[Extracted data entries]
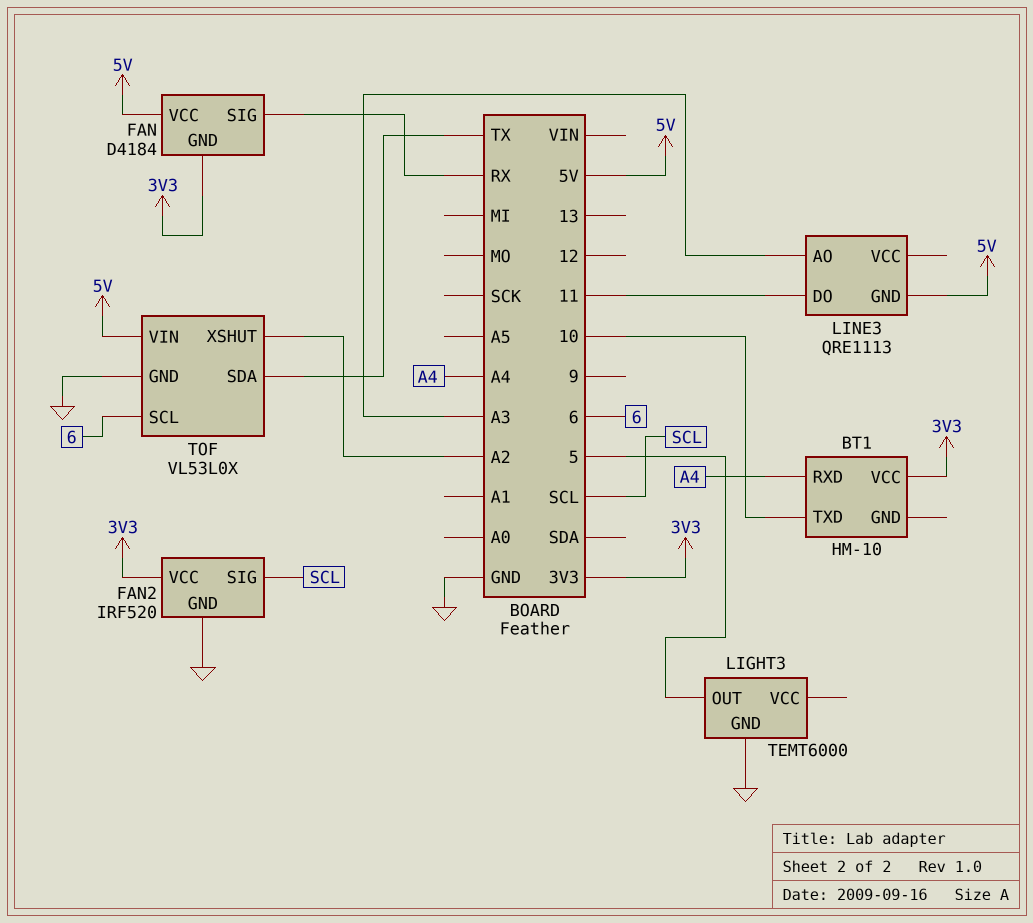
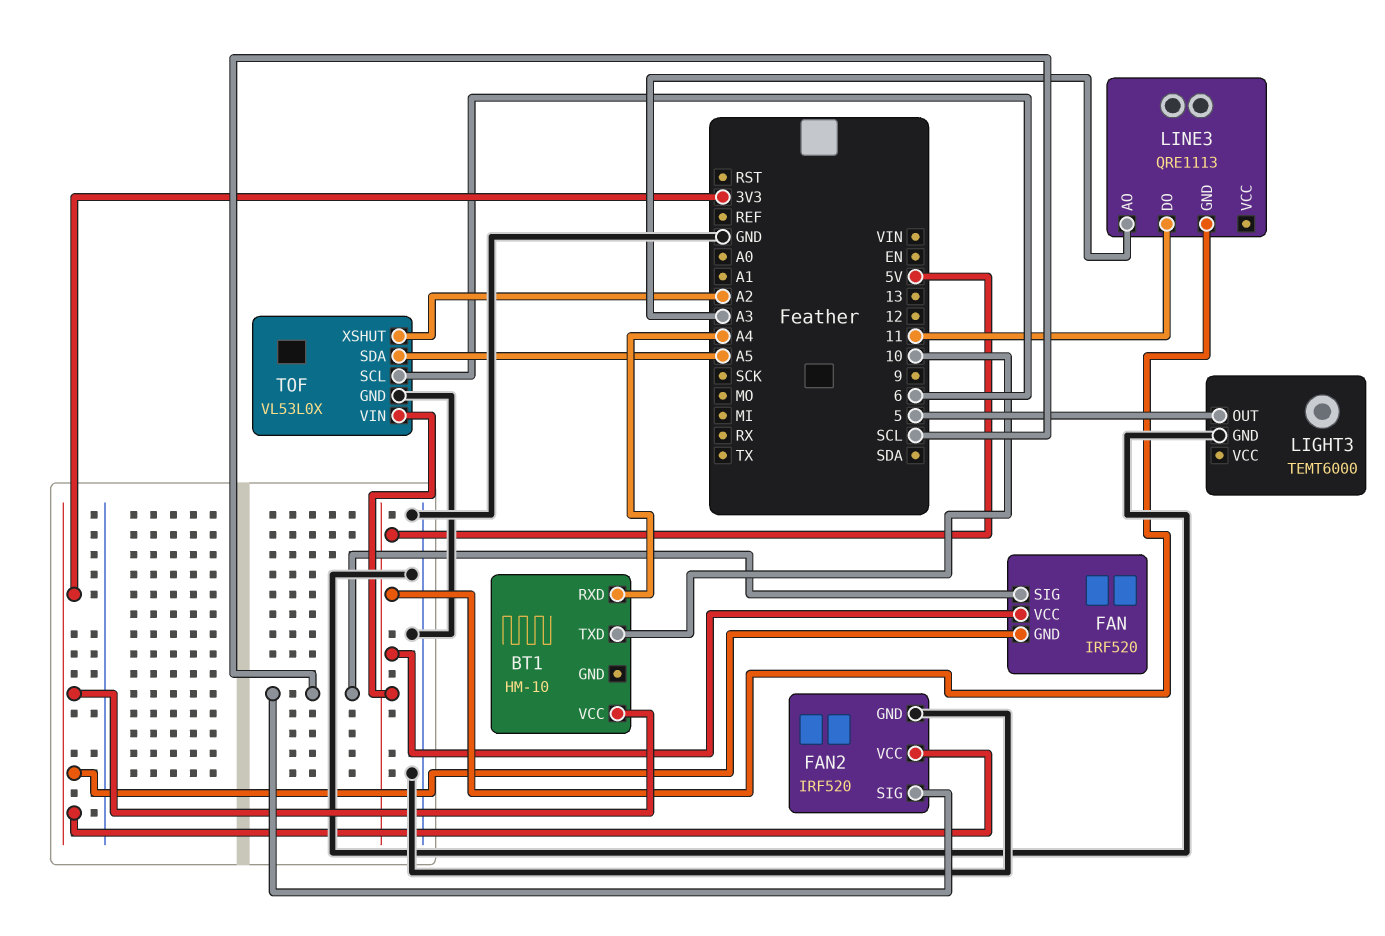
FAN: D4184 -> IRF520
FAN pin SIG: RX -> SCL
TOF pin SDA: TX -> A5

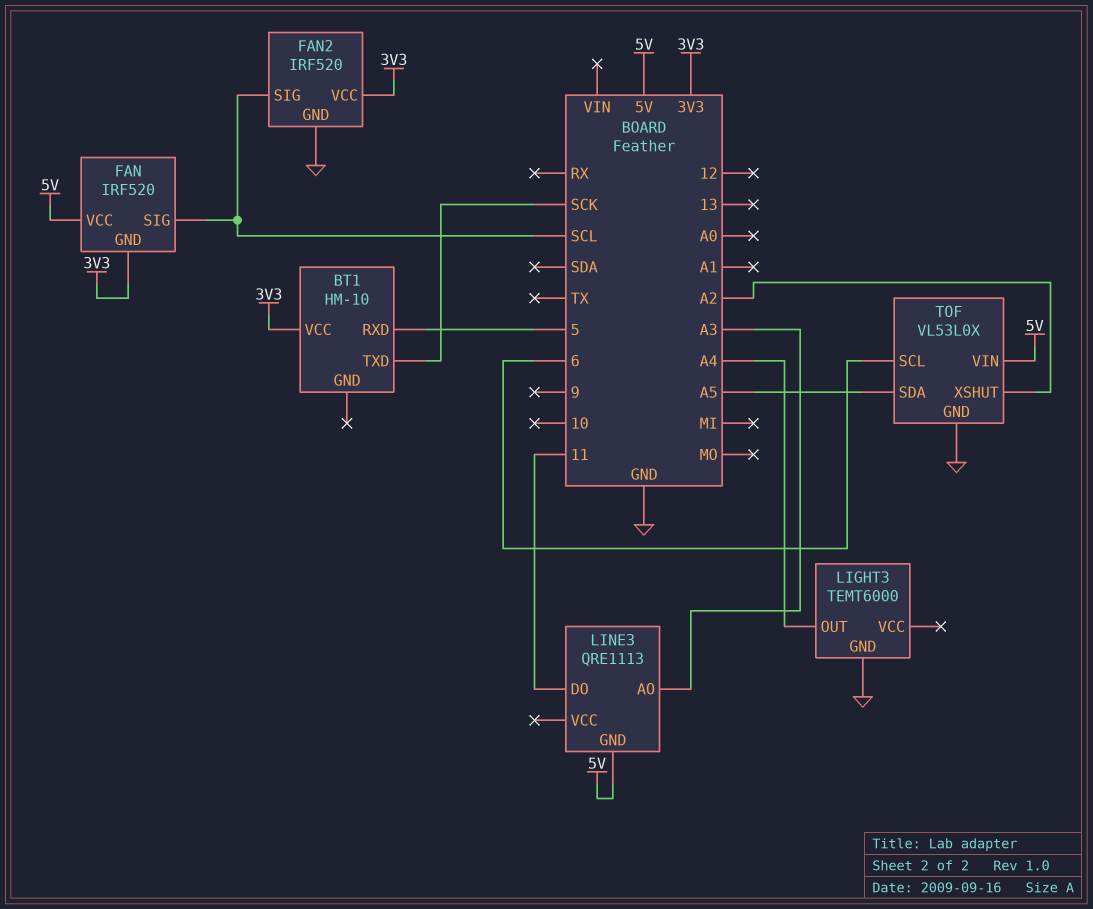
BT1 pin RXD: A4 -> 5
BT1 pin TXD: 10 -> SCK
LIGHT3 pin OUT: 5 -> A4

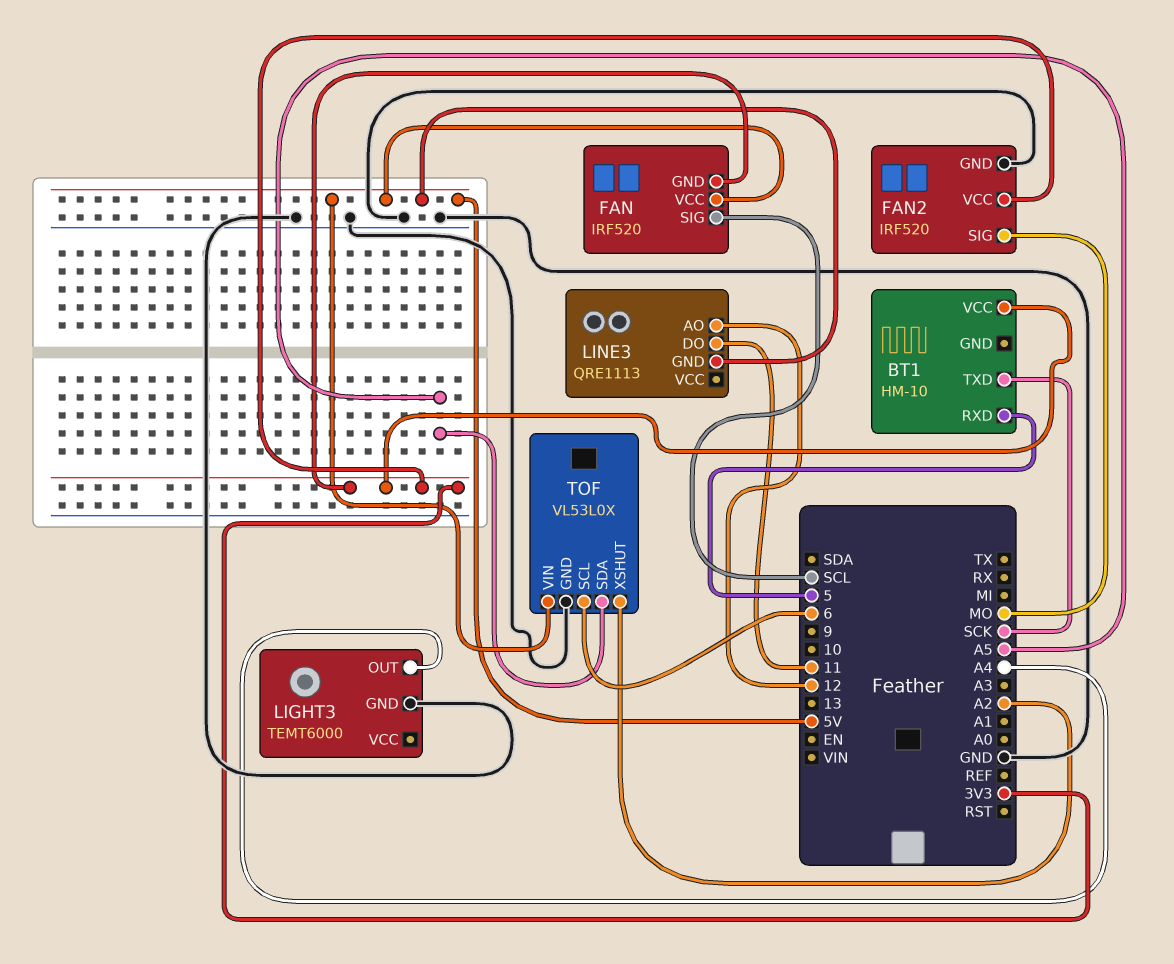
FAN2 pin SIG: SCL -> MO
LINE3 pin AO: A3 -> 12

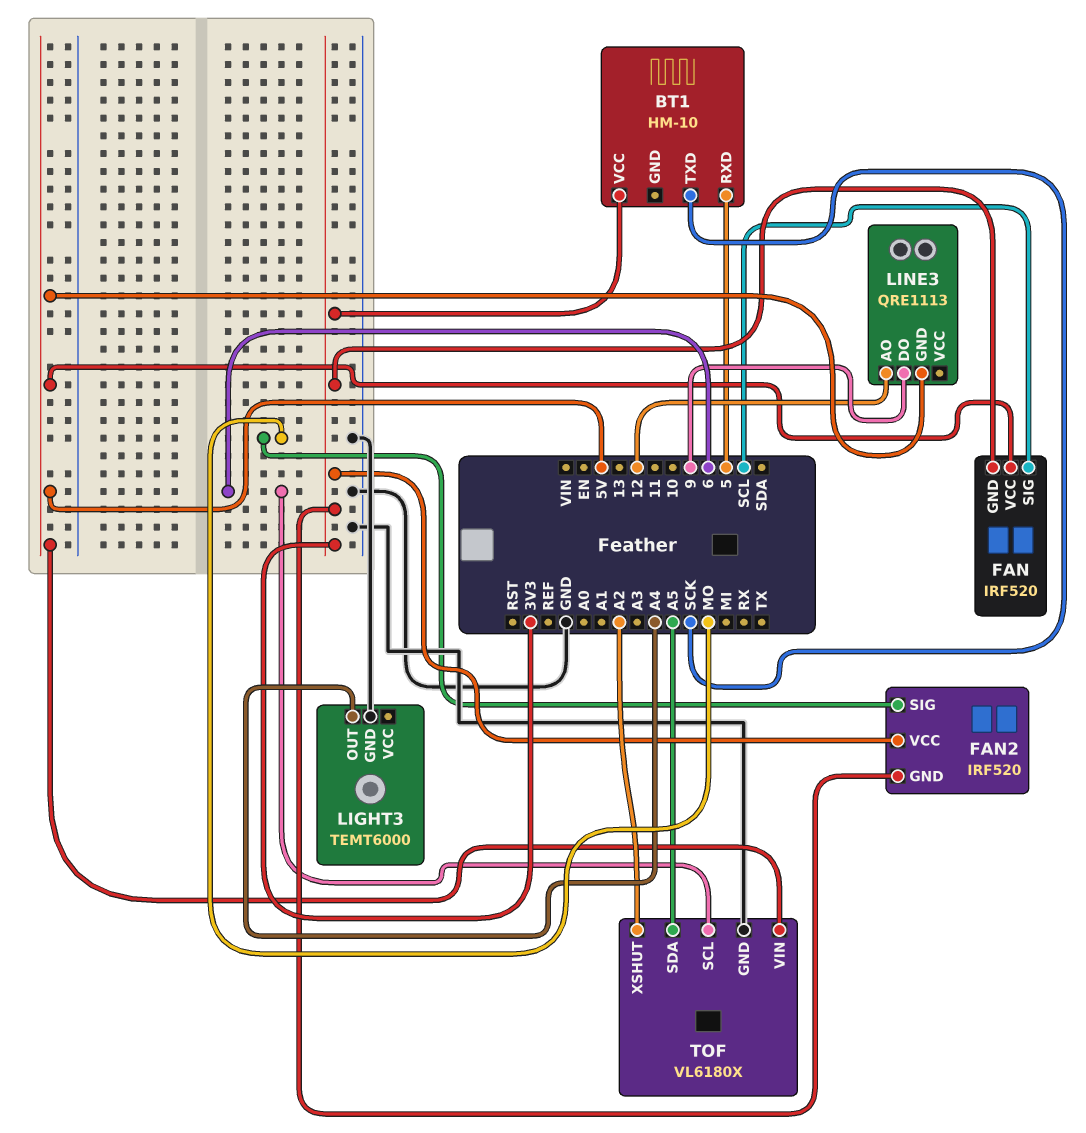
FAN2 pin GND: GND -> 3V3
LINE3 pin DO: 11 -> 9
TOF: VL53L0X -> VL6180X

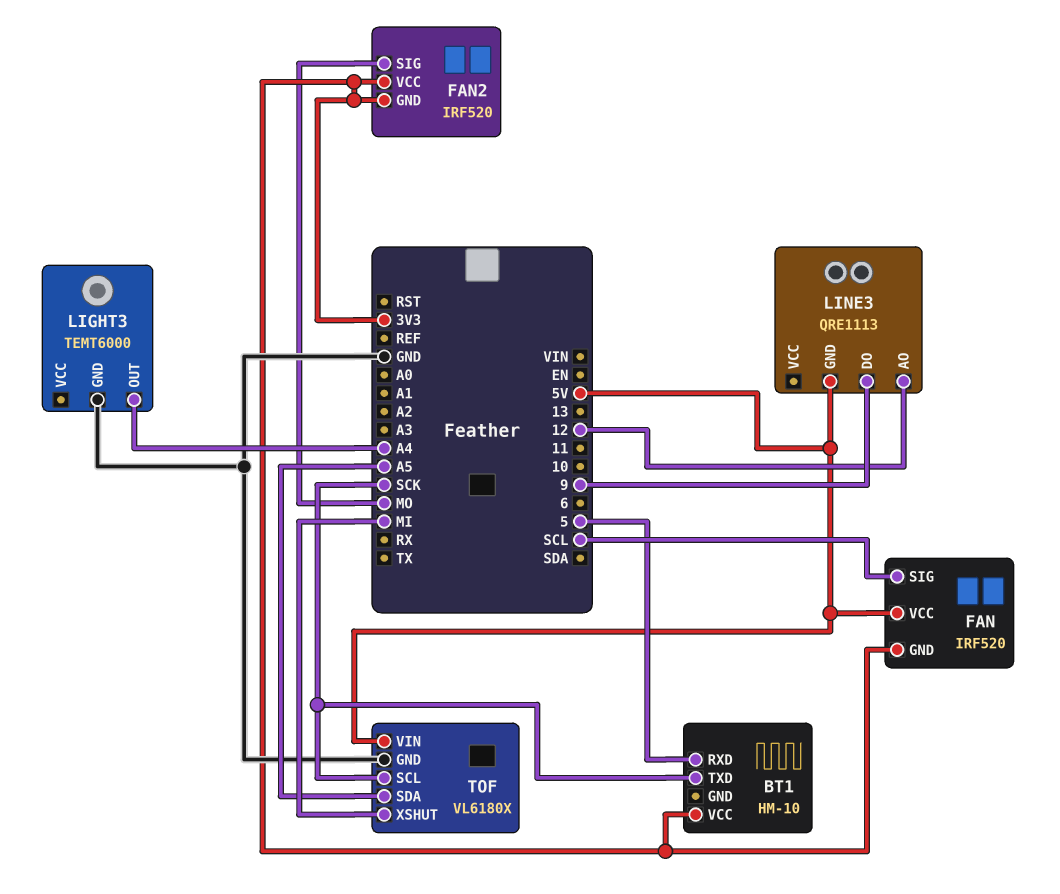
TOF pin SCL: 6 -> SCK
TOF pin XSHUT: A2 -> MI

**Problem statement**
Output, exactly and without pictures, the lines above that run from the one containing "BT1 pin TXD: 10 -> SCK" through the last line of the entries, inclusive.

**Task result**
BT1 pin TXD: 10 -> SCK
LIGHT3 pin OUT: 5 -> A4

FAN2 pin SIG: SCL -> MO
LINE3 pin AO: A3 -> 12

FAN2 pin GND: GND -> 3V3
LINE3 pin DO: 11 -> 9
TOF: VL53L0X -> VL6180X

TOF pin SCL: 6 -> SCK
TOF pin XSHUT: A2 -> MI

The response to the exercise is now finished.